Records from a collection:
-*-*-
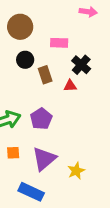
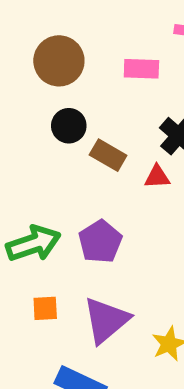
pink rectangle: (59, 43) -> (141, 69), moved
brown rectangle: (45, 75) -> (108, 155), turned -42

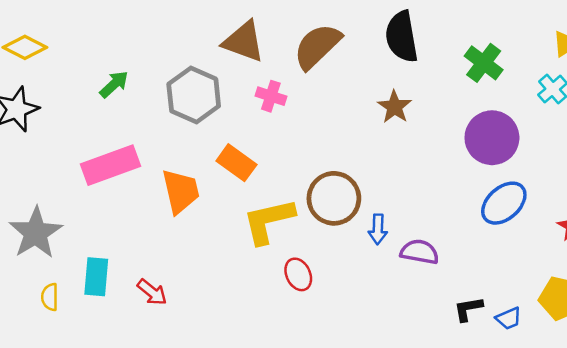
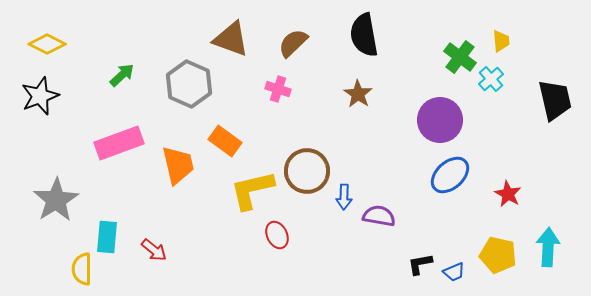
brown semicircle: (317, 46) -> (293, 43), size x0.7
green cross: (484, 63) -> (460, 57), moved
pink cross: (271, 96) -> (278, 89), moved
yellow semicircle: (50, 297) -> (82, 269), moved, size x1.4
-*-*-
## Work instructions
Could you copy all of the entries above exactly, without the pictures?

## Exercise answer
pink rectangle: (59, 43) -> (141, 69), moved
brown rectangle: (45, 75) -> (108, 155), turned -42

brown semicircle: (317, 46) -> (293, 43), size x0.7
green cross: (484, 63) -> (460, 57), moved
pink cross: (271, 96) -> (278, 89), moved
yellow semicircle: (50, 297) -> (82, 269), moved, size x1.4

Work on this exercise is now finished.